▸ THE TASK:
Print the items below word for word, starting at the first one and ending at the line that contains "pink star at", with both of those lines included.

▸ PROVIDED RECORDS:
==*==

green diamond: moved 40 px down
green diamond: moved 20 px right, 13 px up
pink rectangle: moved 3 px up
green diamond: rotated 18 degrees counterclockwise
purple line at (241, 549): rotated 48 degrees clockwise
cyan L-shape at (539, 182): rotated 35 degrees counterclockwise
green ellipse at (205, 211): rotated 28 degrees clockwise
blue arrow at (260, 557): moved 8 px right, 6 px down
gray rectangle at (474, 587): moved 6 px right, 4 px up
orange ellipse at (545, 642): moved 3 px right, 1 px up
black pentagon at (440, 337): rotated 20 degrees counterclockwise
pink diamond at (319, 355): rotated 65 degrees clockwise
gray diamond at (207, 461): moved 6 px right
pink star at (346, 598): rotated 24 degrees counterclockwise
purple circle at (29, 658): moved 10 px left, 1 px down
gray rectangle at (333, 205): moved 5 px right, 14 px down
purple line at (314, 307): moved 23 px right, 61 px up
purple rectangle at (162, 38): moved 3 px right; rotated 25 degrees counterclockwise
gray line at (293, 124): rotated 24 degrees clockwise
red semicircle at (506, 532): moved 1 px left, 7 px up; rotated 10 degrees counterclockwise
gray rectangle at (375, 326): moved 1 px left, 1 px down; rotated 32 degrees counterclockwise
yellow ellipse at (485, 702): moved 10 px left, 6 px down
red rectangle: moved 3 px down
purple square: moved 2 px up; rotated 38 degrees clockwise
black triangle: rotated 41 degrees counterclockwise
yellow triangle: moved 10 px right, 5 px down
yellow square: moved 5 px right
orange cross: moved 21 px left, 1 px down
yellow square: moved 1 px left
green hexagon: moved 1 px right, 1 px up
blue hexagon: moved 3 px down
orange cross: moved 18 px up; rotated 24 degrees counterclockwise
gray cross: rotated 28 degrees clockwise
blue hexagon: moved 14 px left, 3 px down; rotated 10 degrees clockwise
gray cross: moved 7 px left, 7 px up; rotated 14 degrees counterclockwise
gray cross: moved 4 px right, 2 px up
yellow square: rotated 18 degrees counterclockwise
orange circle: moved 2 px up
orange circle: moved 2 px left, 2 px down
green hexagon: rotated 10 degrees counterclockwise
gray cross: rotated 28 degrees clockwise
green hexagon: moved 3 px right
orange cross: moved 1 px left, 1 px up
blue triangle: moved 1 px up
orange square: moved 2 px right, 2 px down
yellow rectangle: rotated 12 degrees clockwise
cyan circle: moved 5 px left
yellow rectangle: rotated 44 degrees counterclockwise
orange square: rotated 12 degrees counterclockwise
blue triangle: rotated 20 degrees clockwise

==*==

▸ ANSWER FOR THE TASK:
green diamond: moved 40 px down
green diamond: moved 20 px right, 13 px up
pink rectangle: moved 3 px up
green diamond: rotated 18 degrees counterclockwise
purple line at (241, 549): rotated 48 degrees clockwise
cyan L-shape at (539, 182): rotated 35 degrees counterclockwise
green ellipse at (205, 211): rotated 28 degrees clockwise
blue arrow at (260, 557): moved 8 px right, 6 px down
gray rectangle at (474, 587): moved 6 px right, 4 px up
orange ellipse at (545, 642): moved 3 px right, 1 px up
black pentagon at (440, 337): rotated 20 degrees counterclockwise
pink diamond at (319, 355): rotated 65 degrees clockwise
gray diamond at (207, 461): moved 6 px right
pink star at (346, 598): rotated 24 degrees counterclockwise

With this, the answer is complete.